▶ _PROBLEM REQUIREMENTS_
All that is wanted is the exact lines from the one with "RGB pin R: GP0 -> GP20" through the last line of the entries, with both ends kept and every picture left out.

Data records:
───

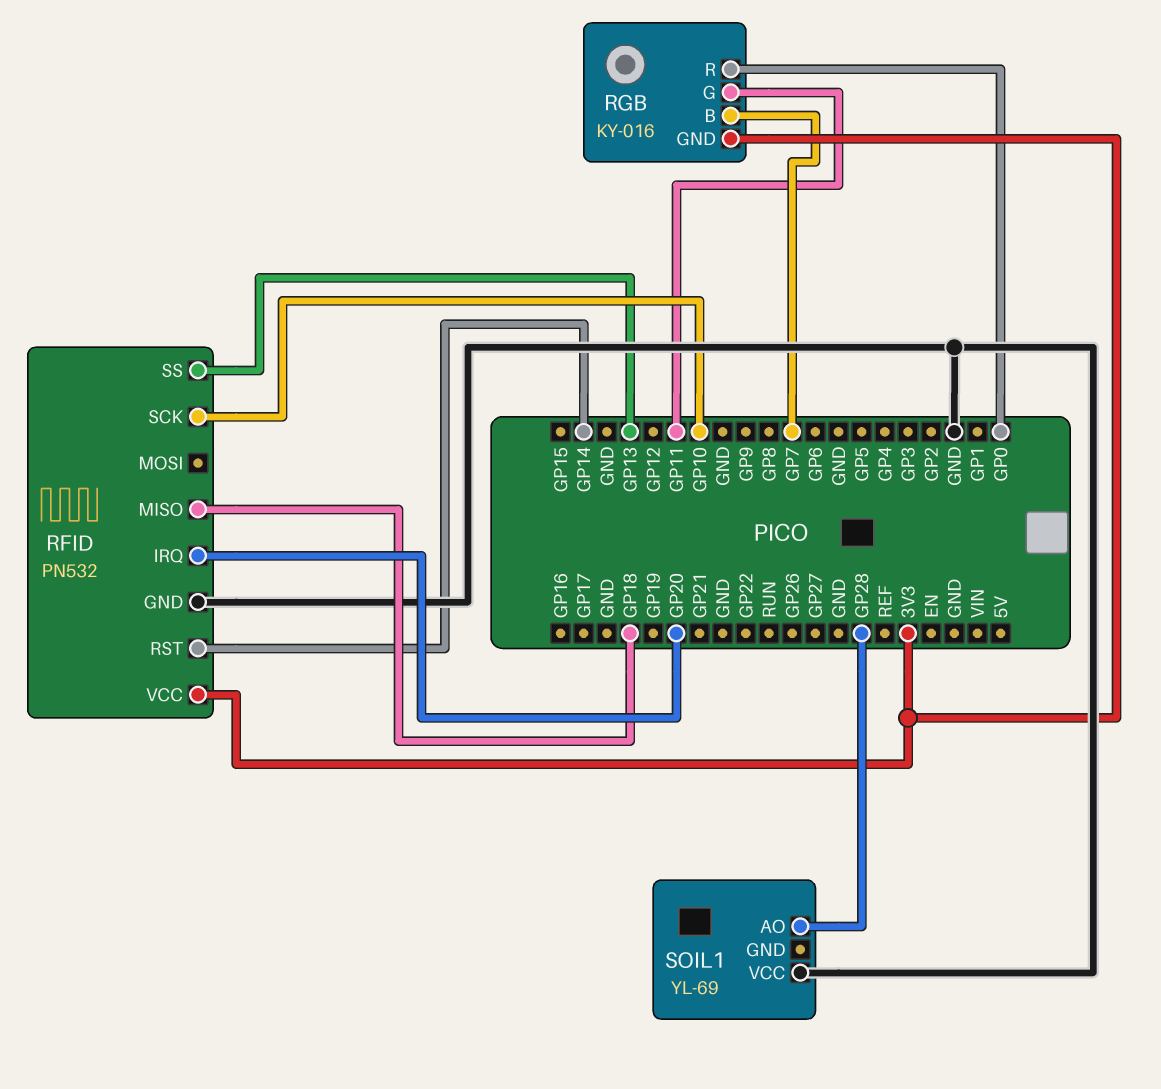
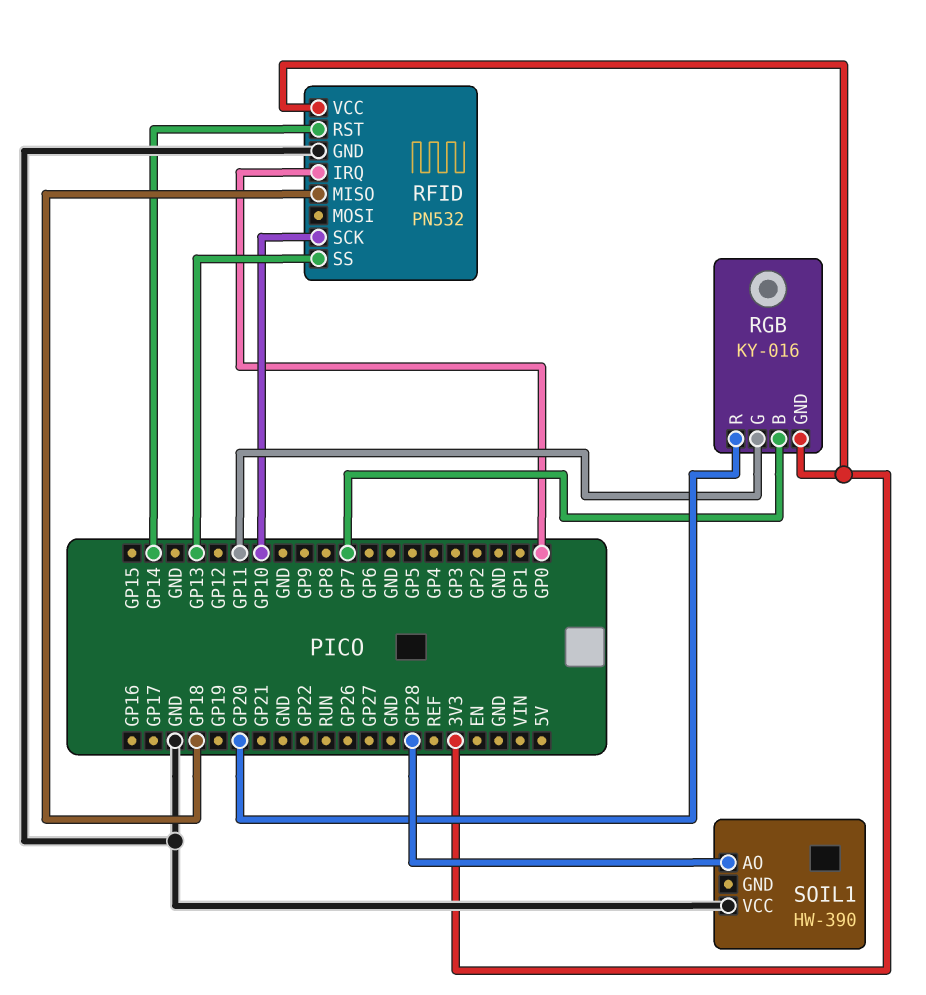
RFID pin IRQ: GP20 -> GP0
RGB pin R: GP0 -> GP20
SOIL1: YL-69 -> HW-390

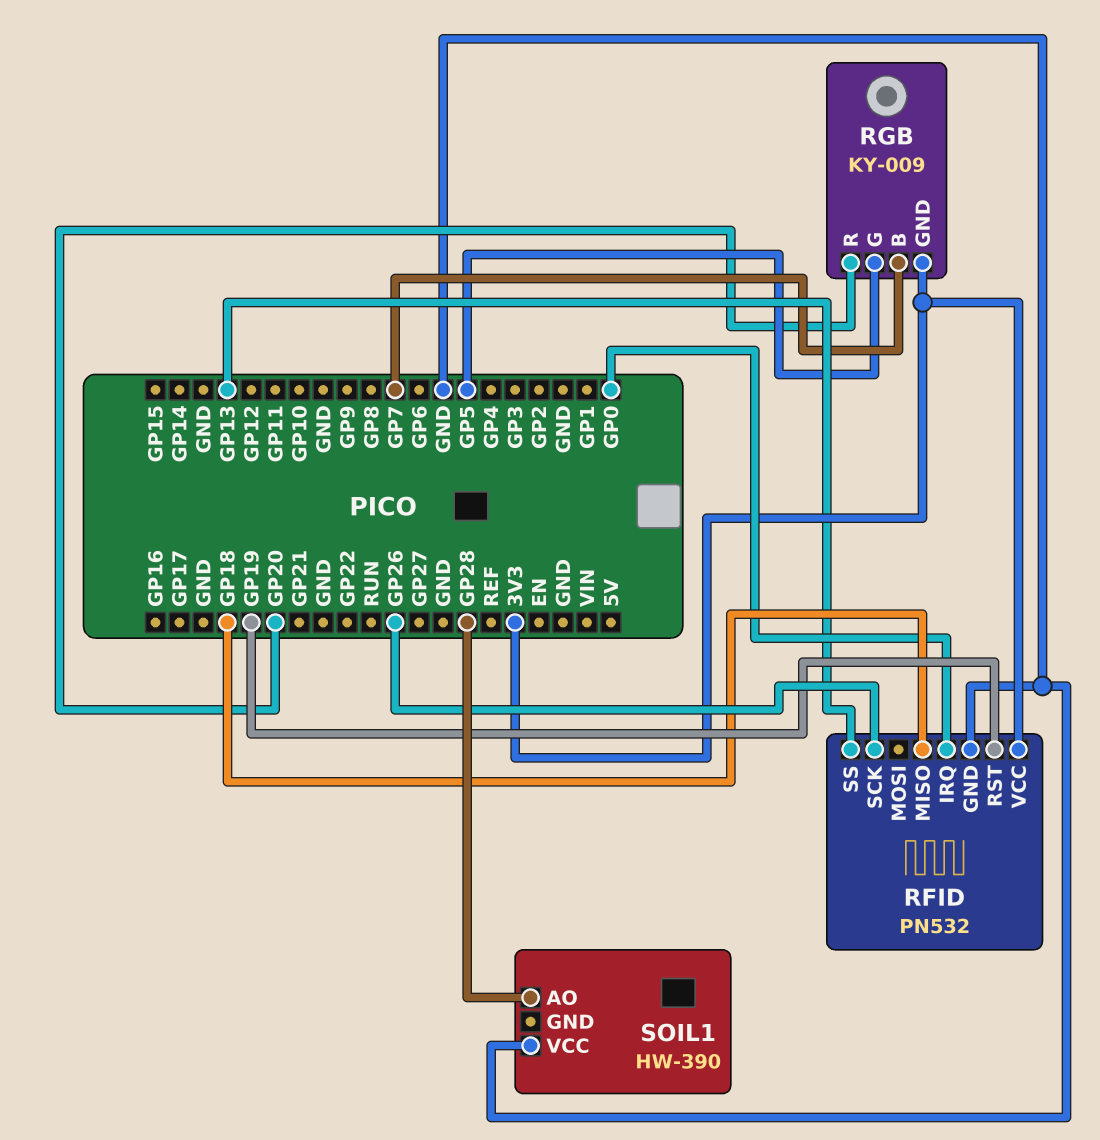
RFID pin RST: GP14 -> GP19
RFID pin SCK: GP10 -> GP26
RGB: KY-016 -> KY-009
RGB pin G: GP11 -> GP5

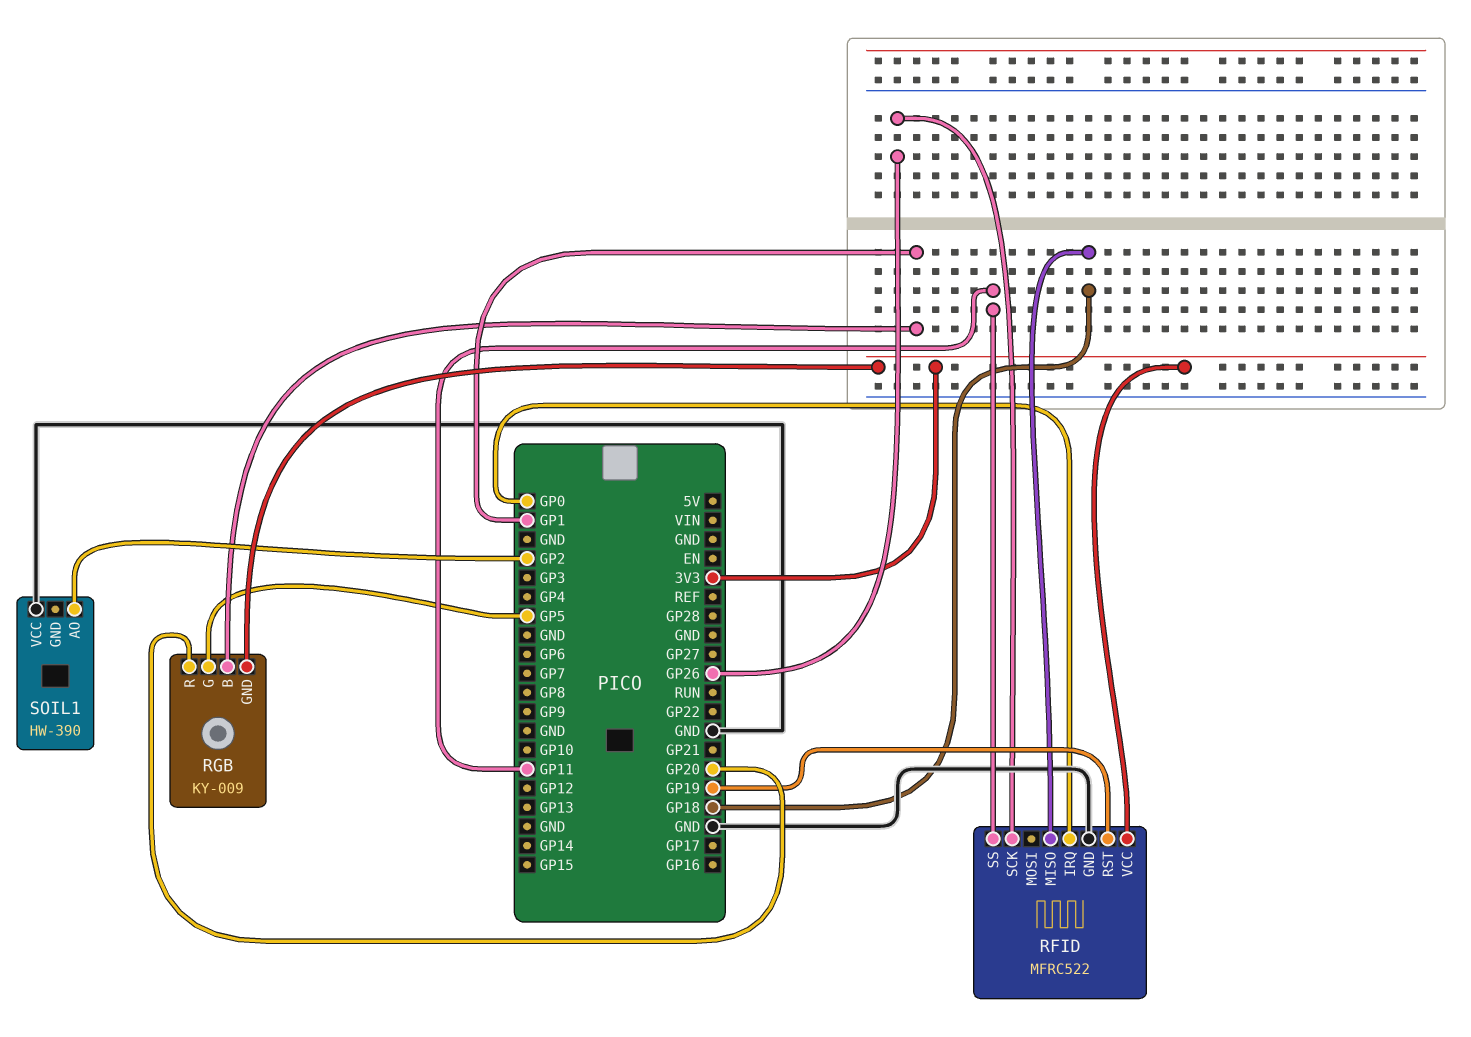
RFID: PN532 -> MFRC522
RFID pin SS: GP13 -> GP11
RGB pin B: GP7 -> GP1
SOIL1 pin AO: GP28 -> GP2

───

▶ _RESULT OF THIS EXERCISE_
RGB pin R: GP0 -> GP20
SOIL1: YL-69 -> HW-390

RFID pin RST: GP14 -> GP19
RFID pin SCK: GP10 -> GP26
RGB: KY-016 -> KY-009
RGB pin G: GP11 -> GP5

RFID: PN532 -> MFRC522
RFID pin SS: GP13 -> GP11
RGB pin B: GP7 -> GP1
SOIL1 pin AO: GP28 -> GP2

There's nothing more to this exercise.